Records from a data collection:

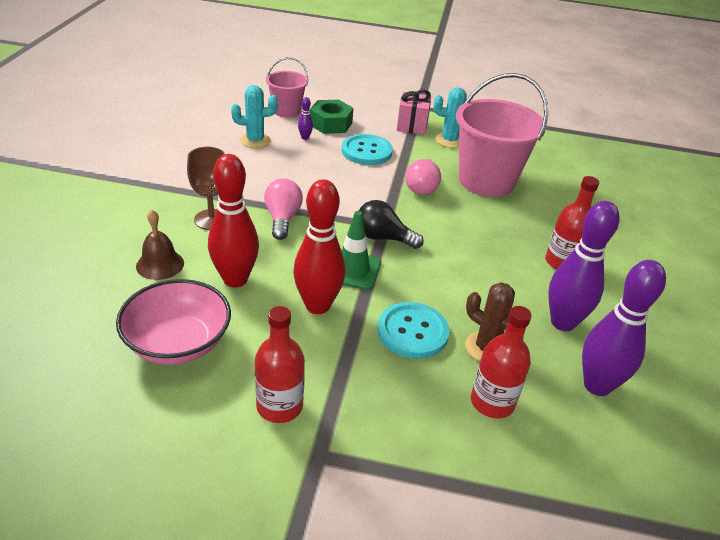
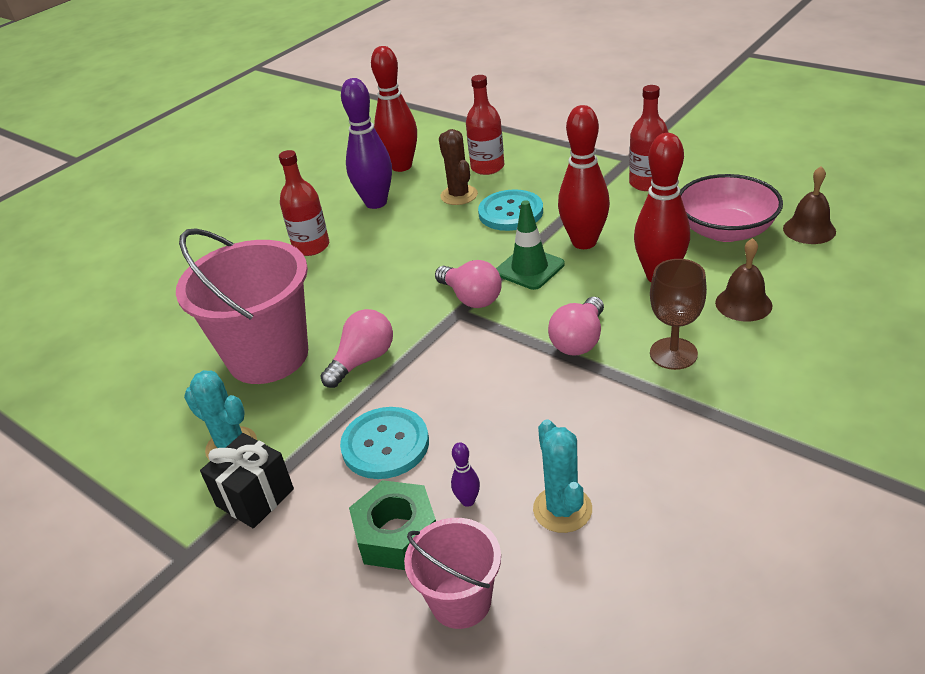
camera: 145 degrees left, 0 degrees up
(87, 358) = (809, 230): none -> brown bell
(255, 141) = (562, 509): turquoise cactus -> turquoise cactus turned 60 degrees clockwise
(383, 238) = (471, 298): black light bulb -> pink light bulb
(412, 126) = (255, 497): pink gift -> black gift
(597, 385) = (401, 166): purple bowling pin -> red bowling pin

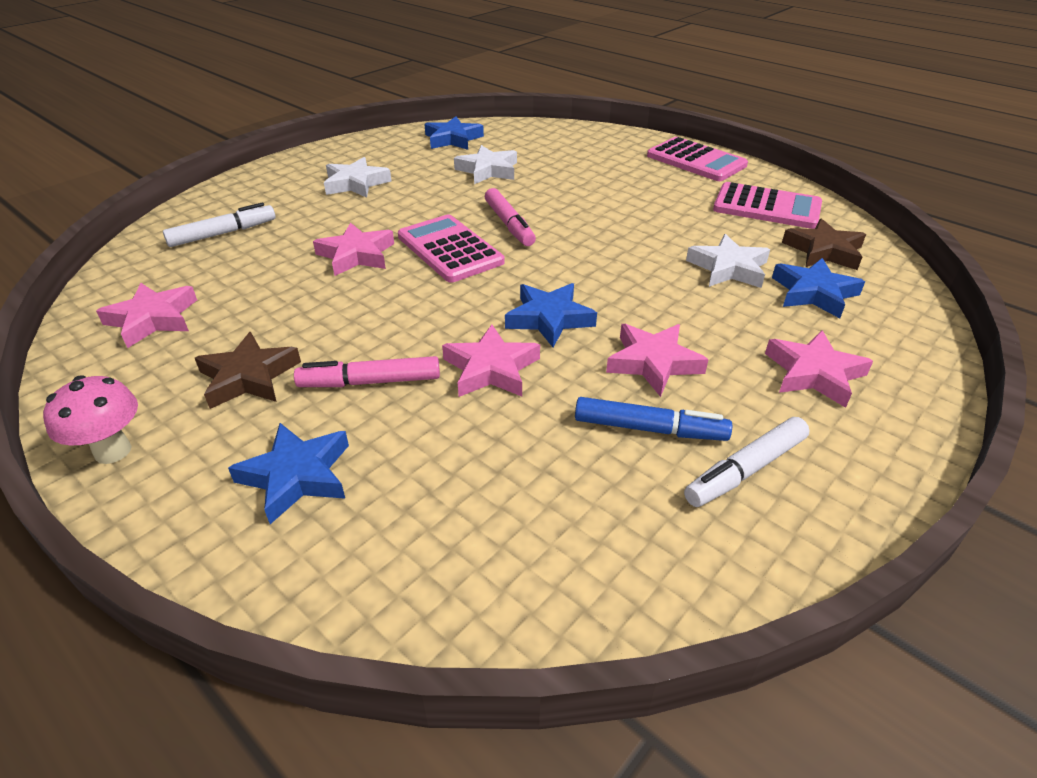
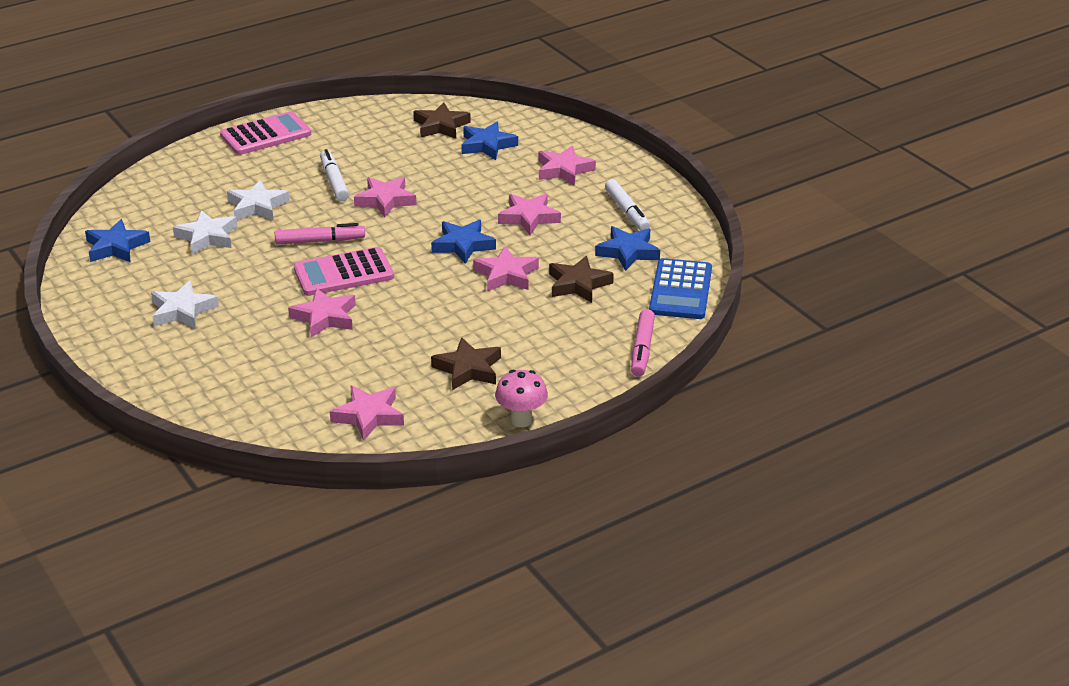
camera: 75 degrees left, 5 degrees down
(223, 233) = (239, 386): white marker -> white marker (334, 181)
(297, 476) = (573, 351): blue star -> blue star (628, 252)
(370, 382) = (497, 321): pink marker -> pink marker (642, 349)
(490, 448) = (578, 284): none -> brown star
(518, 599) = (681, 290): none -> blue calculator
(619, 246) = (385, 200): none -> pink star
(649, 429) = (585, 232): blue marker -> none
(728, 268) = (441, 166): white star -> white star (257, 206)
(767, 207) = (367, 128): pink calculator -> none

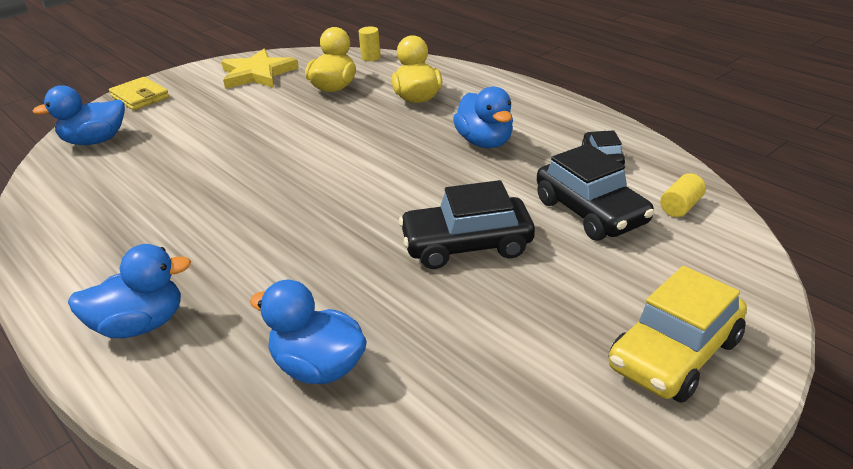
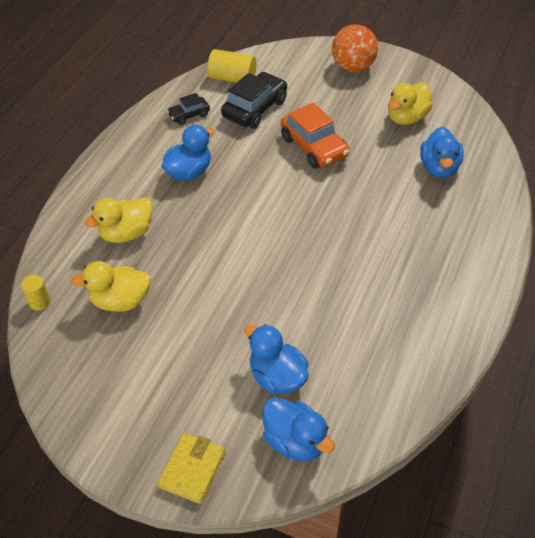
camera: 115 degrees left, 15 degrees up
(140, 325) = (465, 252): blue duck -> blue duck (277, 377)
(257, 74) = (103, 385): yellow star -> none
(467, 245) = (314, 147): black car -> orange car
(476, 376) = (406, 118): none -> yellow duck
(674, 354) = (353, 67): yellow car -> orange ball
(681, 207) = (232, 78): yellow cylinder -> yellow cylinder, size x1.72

THE TASK
Exact copy, pictures excluded: print only the lines from the line containing "(518, 599) = (681, 290): none" through the end of the records.

REPLY TO THE EXERCISE
(518, 599) = (681, 290): none -> blue calculator
(619, 246) = (385, 200): none -> pink star
(649, 429) = (585, 232): blue marker -> none
(728, 268) = (441, 166): white star -> white star (257, 206)
(767, 207) = (367, 128): pink calculator -> none

camera: 115 degrees left, 15 degrees up
(140, 325) = (465, 252): blue duck -> blue duck (277, 377)
(257, 74) = (103, 385): yellow star -> none
(467, 245) = (314, 147): black car -> orange car
(476, 376) = (406, 118): none -> yellow duck
(674, 354) = (353, 67): yellow car -> orange ball
(681, 207) = (232, 78): yellow cylinder -> yellow cylinder, size x1.72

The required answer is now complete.